> _AIM OF THE EXERCISE_
The copy you give must match the listing below exactly and contain no pictures.

> _PROVIDED DATA_

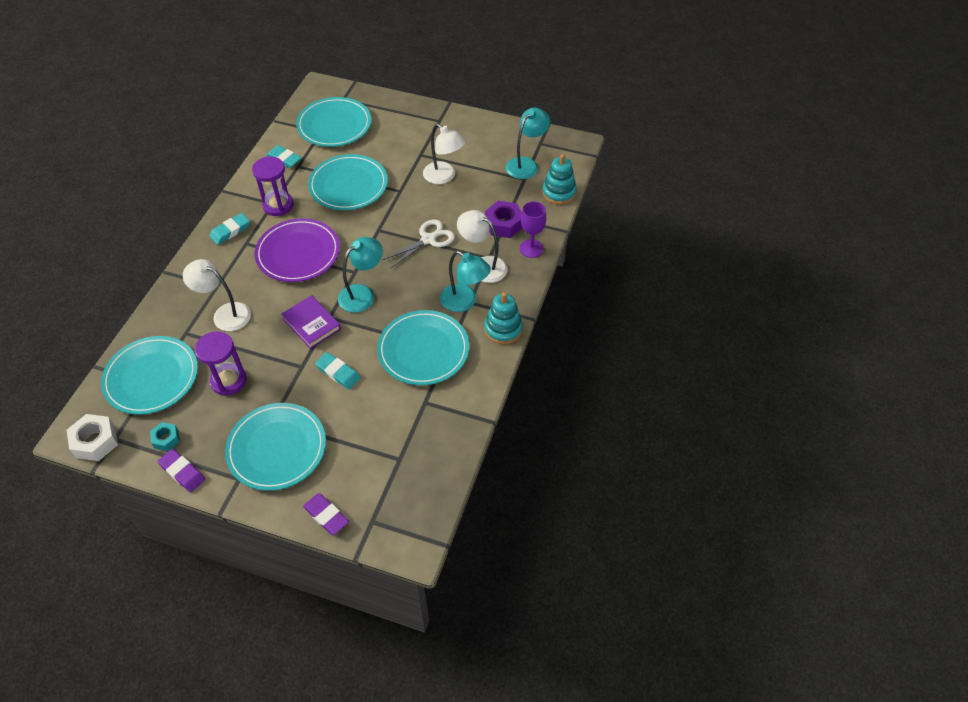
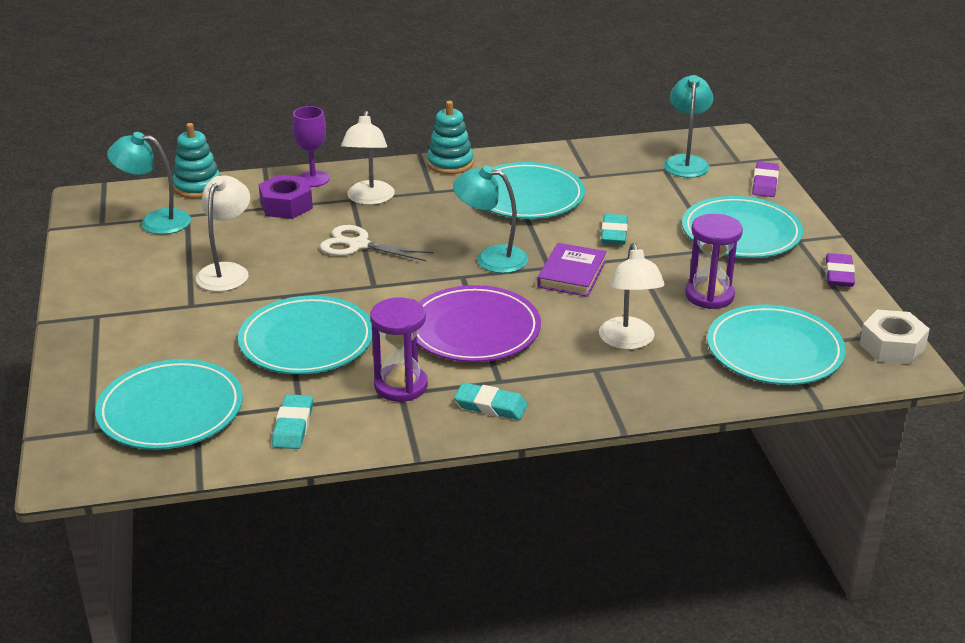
camera: 120 degrees left, 20 degrees down
(166, 439) = (823, 301): turquoise nut -> none
(464, 302) = (435, 194): turquoise lamp -> turquoise lamp (686, 162)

> _WRITTEN ANSWER_
camera: 120 degrees left, 20 degrees down
(166, 439) = (823, 301): turquoise nut -> none
(464, 302) = (435, 194): turquoise lamp -> turquoise lamp (686, 162)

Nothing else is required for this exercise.